WHAT YOU HAVE TO DO —
This exercise asks for an exact copy of every entry below, with pictures omitted.
[EXCERPTED RECORDS Boundary: Start]
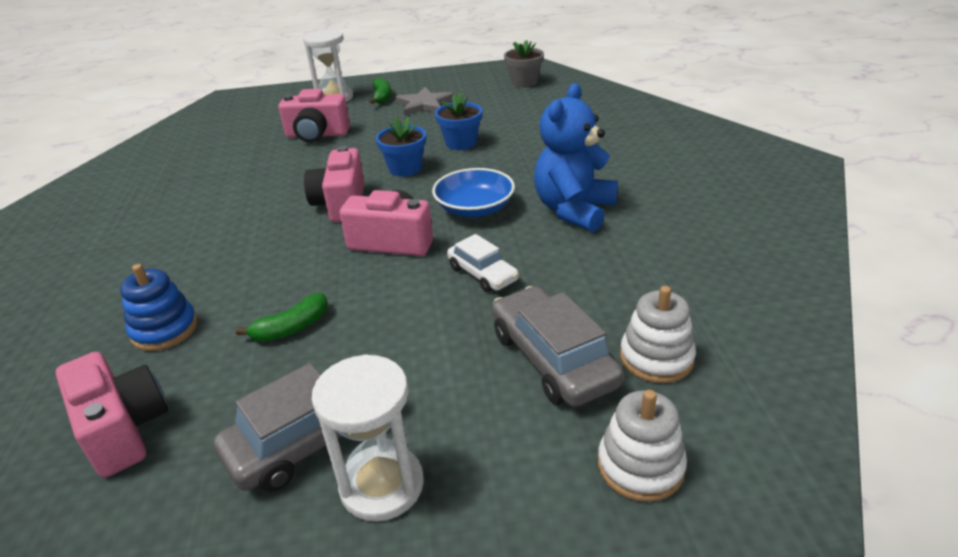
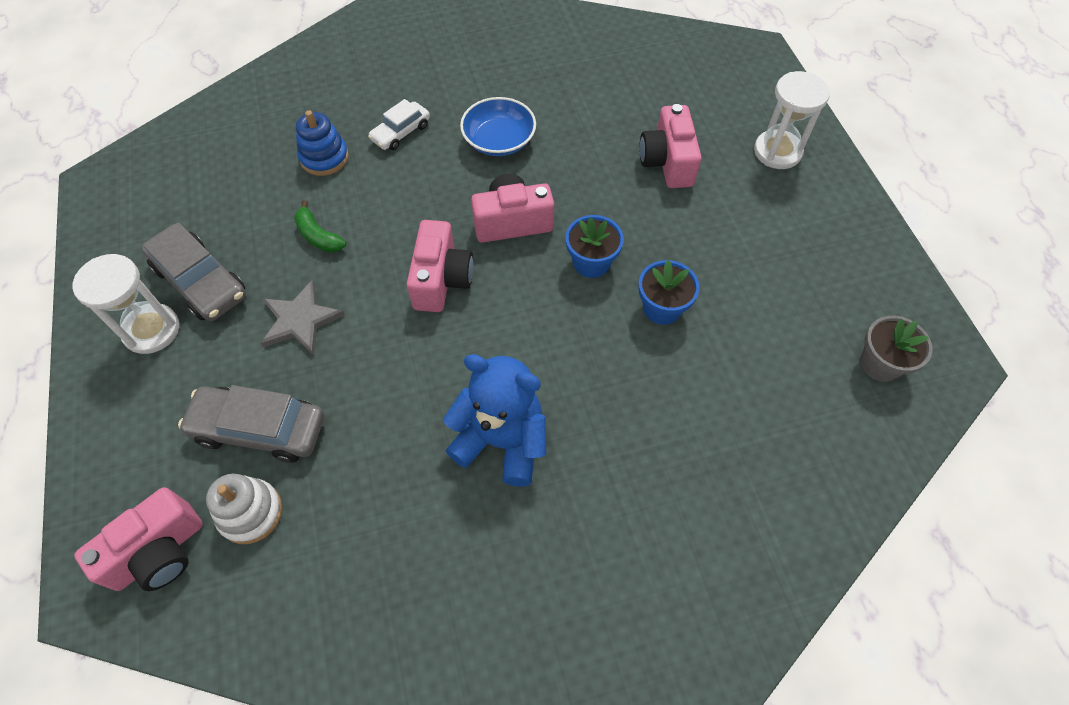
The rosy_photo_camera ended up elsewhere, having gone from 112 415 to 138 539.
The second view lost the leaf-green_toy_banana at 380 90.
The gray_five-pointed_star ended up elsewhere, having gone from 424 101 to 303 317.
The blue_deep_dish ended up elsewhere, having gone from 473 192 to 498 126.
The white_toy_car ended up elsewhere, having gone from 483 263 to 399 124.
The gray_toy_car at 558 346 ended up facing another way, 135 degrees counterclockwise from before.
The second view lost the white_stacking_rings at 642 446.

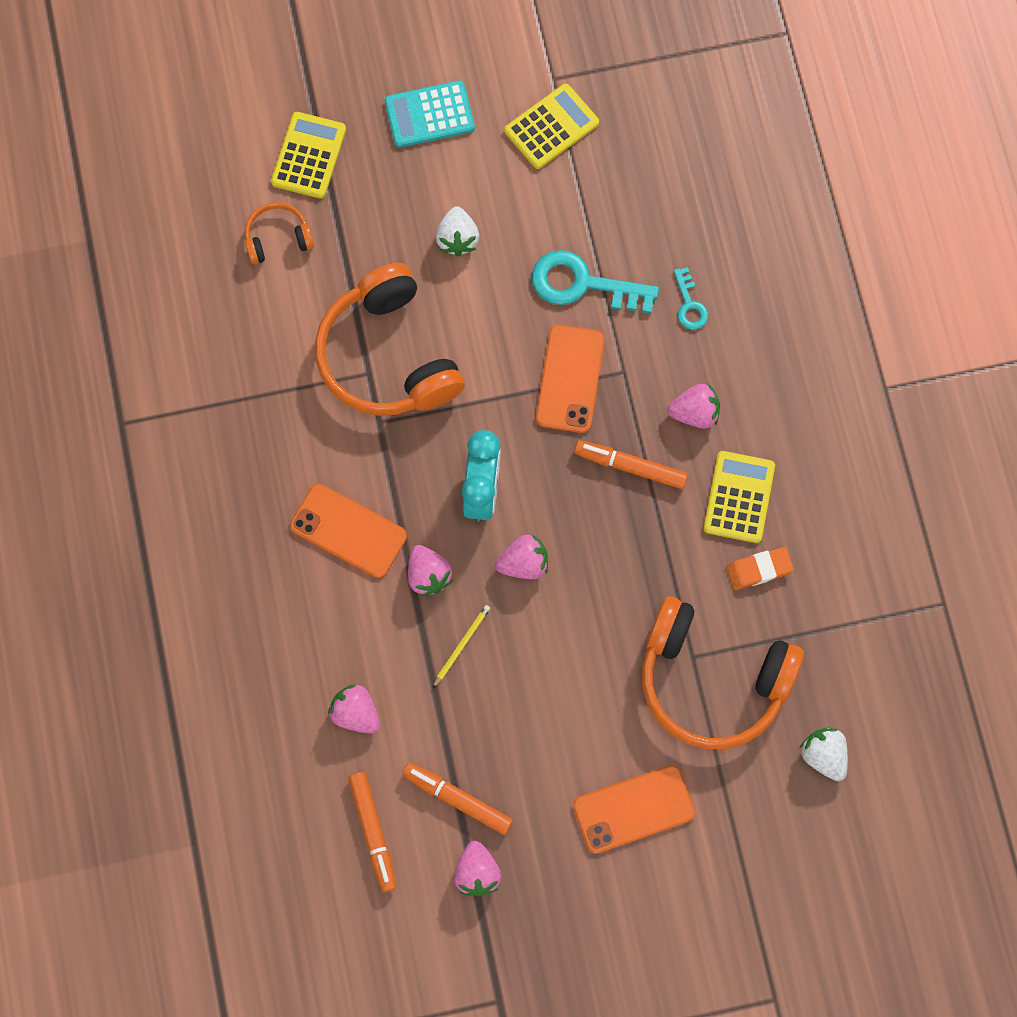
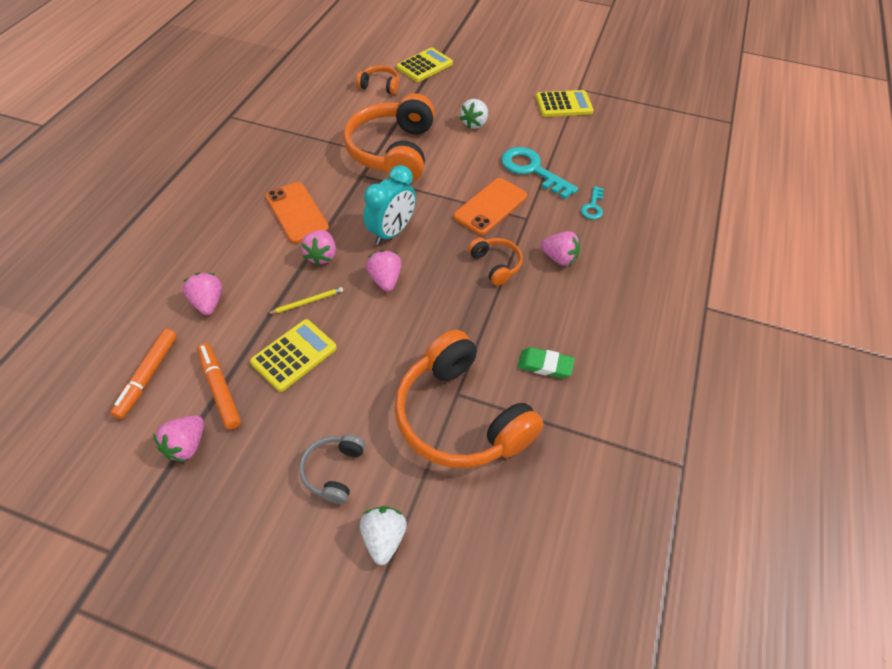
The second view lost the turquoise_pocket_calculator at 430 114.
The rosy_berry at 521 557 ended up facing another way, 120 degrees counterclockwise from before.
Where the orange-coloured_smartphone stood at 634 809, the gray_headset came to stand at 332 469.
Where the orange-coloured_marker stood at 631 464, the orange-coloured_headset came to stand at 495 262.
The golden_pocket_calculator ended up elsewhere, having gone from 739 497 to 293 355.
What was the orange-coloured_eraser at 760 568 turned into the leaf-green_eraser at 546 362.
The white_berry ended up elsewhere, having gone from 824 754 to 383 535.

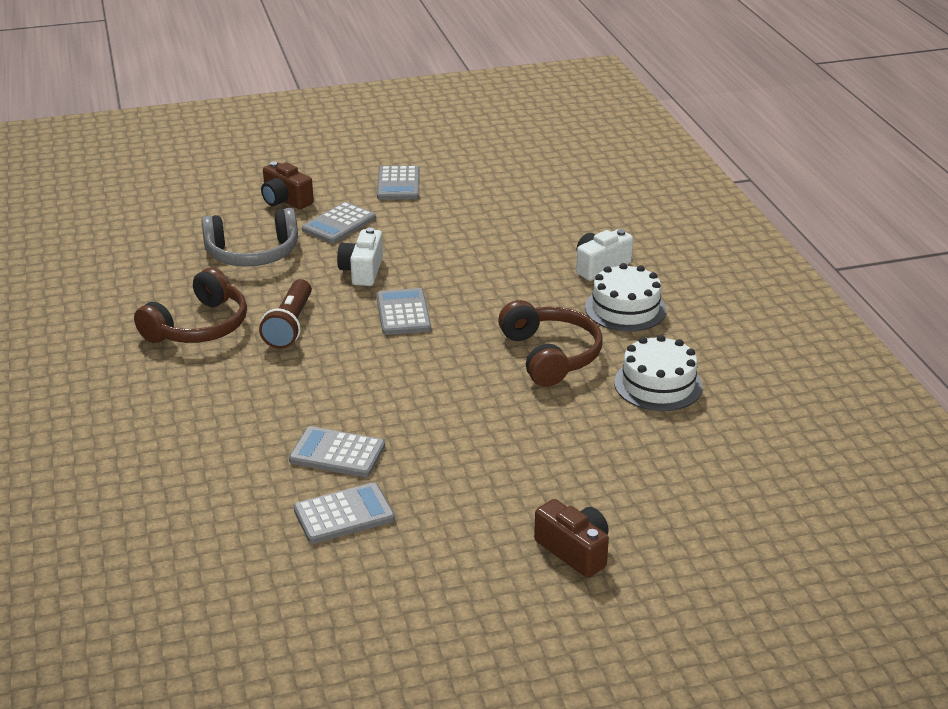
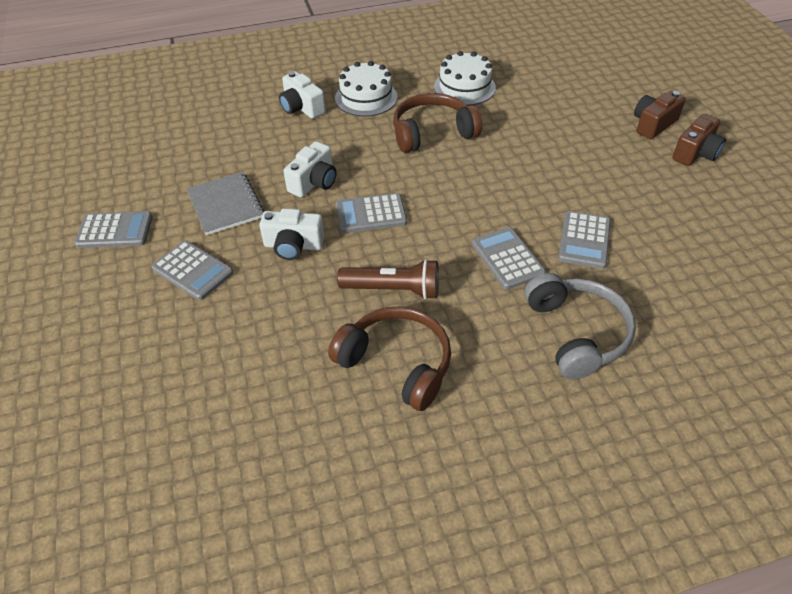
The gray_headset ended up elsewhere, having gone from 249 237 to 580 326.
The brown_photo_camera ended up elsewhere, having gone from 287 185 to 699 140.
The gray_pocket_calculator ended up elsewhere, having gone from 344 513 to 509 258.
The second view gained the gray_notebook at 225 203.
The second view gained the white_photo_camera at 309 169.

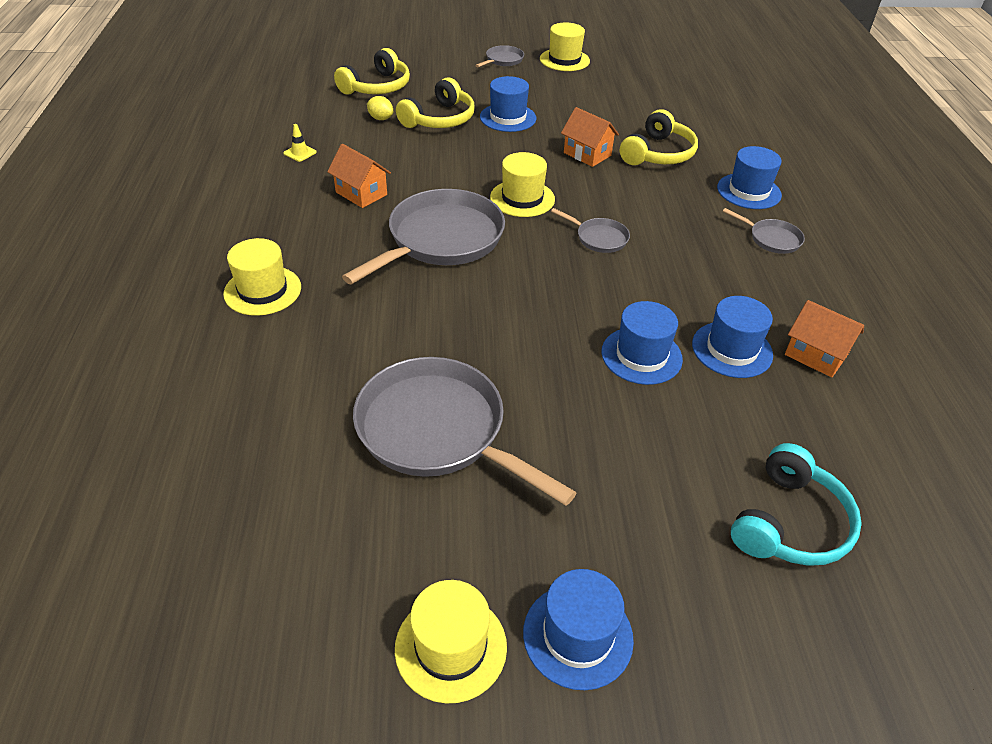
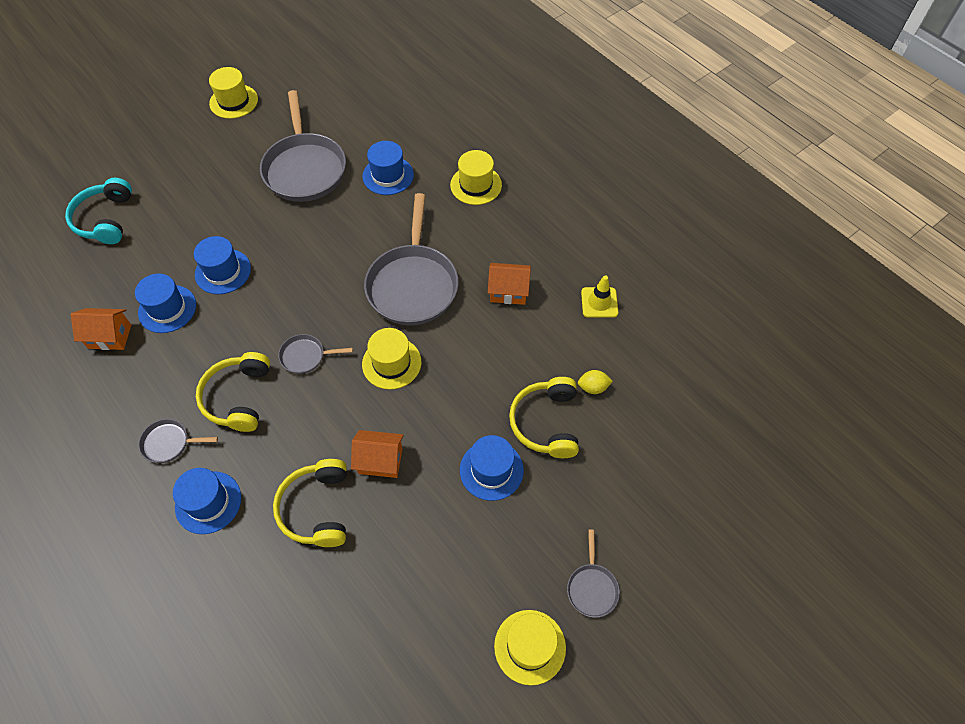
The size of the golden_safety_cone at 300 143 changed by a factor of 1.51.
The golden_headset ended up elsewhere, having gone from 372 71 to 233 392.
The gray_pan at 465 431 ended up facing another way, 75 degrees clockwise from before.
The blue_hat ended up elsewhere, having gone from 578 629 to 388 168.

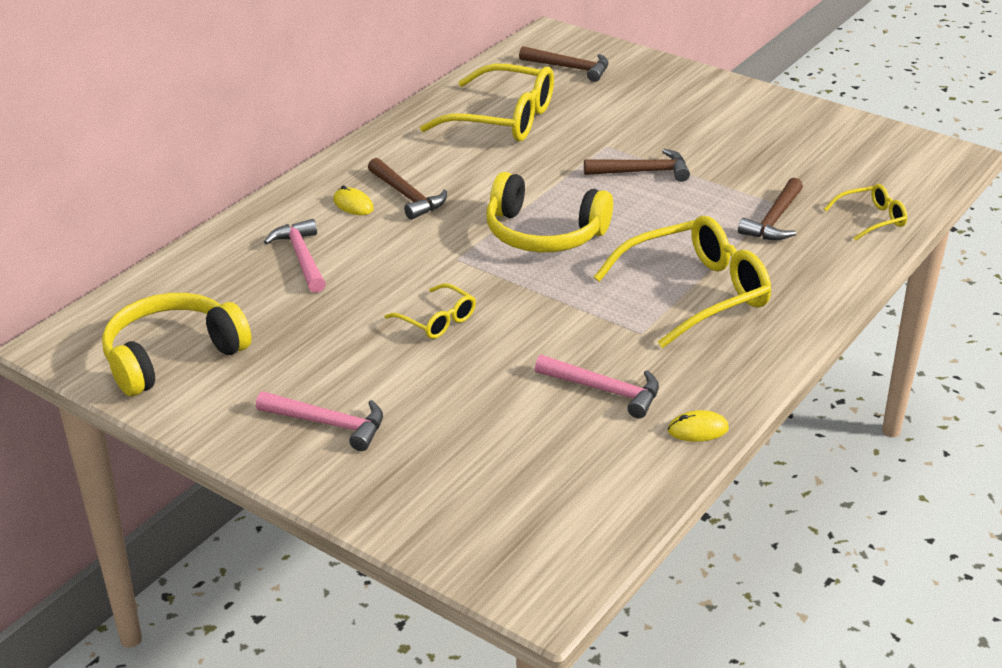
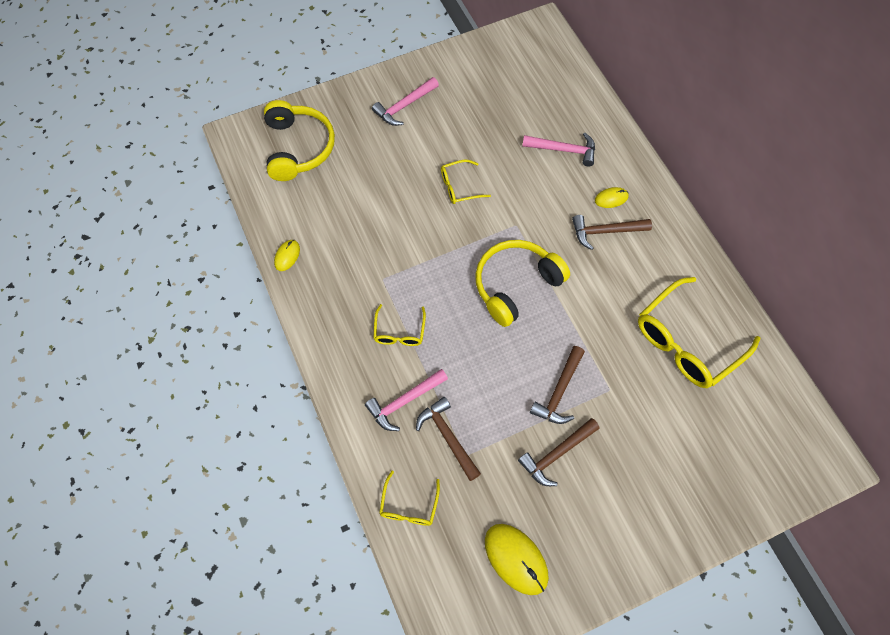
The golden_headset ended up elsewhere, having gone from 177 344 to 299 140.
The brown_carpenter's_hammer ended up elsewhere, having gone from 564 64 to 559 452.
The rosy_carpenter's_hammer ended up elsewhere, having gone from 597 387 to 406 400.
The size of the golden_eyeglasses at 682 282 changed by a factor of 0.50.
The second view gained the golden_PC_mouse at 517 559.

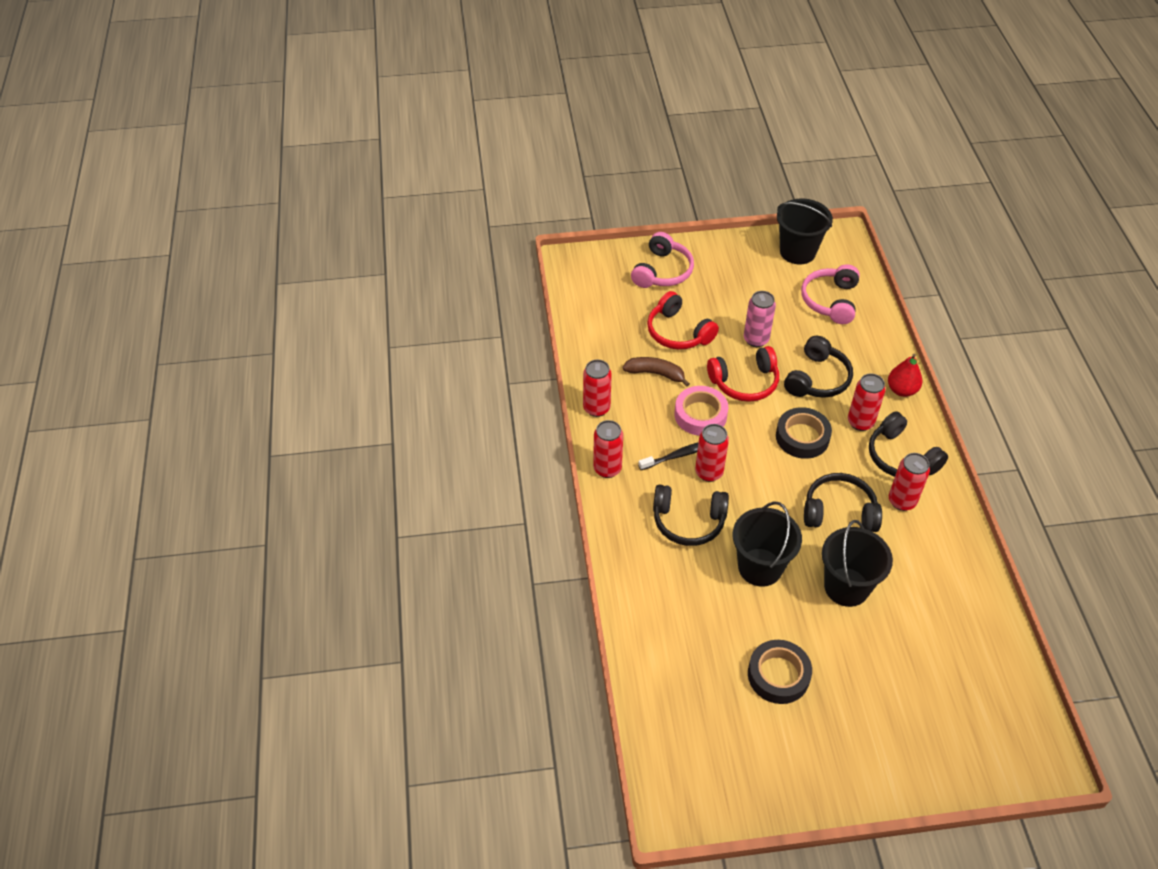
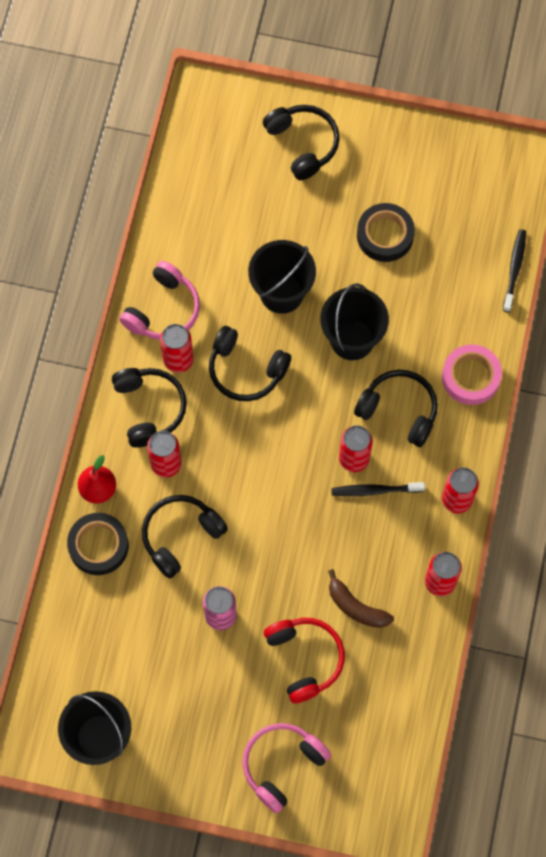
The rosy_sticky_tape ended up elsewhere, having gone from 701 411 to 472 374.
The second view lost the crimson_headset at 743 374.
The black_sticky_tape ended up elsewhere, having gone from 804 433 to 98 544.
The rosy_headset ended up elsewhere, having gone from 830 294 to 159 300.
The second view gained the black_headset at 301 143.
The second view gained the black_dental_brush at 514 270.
[EXCERPTED RECORDS Boundary: End]
EXERCISE SOLUTION —
The rosy_photo_camera ended up elsewhere, having gone from 112 415 to 138 539.
The second view lost the leaf-green_toy_banana at 380 90.
The gray_five-pointed_star ended up elsewhere, having gone from 424 101 to 303 317.
The blue_deep_dish ended up elsewhere, having gone from 473 192 to 498 126.
The white_toy_car ended up elsewhere, having gone from 483 263 to 399 124.
The gray_toy_car at 558 346 ended up facing another way, 135 degrees counterclockwise from before.
The second view lost the white_stacking_rings at 642 446.

The second view lost the turquoise_pocket_calculator at 430 114.
The rosy_berry at 521 557 ended up facing another way, 120 degrees counterclockwise from before.
Where the orange-coloured_smartphone stood at 634 809, the gray_headset came to stand at 332 469.
Where the orange-coloured_marker stood at 631 464, the orange-coloured_headset came to stand at 495 262.
The golden_pocket_calculator ended up elsewhere, having gone from 739 497 to 293 355.
What was the orange-coloured_eraser at 760 568 turned into the leaf-green_eraser at 546 362.
The white_berry ended up elsewhere, having gone from 824 754 to 383 535.

The gray_headset ended up elsewhere, having gone from 249 237 to 580 326.
The brown_photo_camera ended up elsewhere, having gone from 287 185 to 699 140.
The gray_pocket_calculator ended up elsewhere, having gone from 344 513 to 509 258.
The second view gained the gray_notebook at 225 203.
The second view gained the white_photo_camera at 309 169.

The size of the golden_safety_cone at 300 143 changed by a factor of 1.51.
The golden_headset ended up elsewhere, having gone from 372 71 to 233 392.
The gray_pan at 465 431 ended up facing another way, 75 degrees clockwise from before.
The blue_hat ended up elsewhere, having gone from 578 629 to 388 168.

The golden_headset ended up elsewhere, having gone from 177 344 to 299 140.
The brown_carpenter's_hammer ended up elsewhere, having gone from 564 64 to 559 452.
The rosy_carpenter's_hammer ended up elsewhere, having gone from 597 387 to 406 400.
The size of the golden_eyeglasses at 682 282 changed by a factor of 0.50.
The second view gained the golden_PC_mouse at 517 559.

The rosy_sticky_tape ended up elsewhere, having gone from 701 411 to 472 374.
The second view lost the crimson_headset at 743 374.
The black_sticky_tape ended up elsewhere, having gone from 804 433 to 98 544.
The rosy_headset ended up elsewhere, having gone from 830 294 to 159 300.
The second view gained the black_headset at 301 143.
The second view gained the black_dental_brush at 514 270.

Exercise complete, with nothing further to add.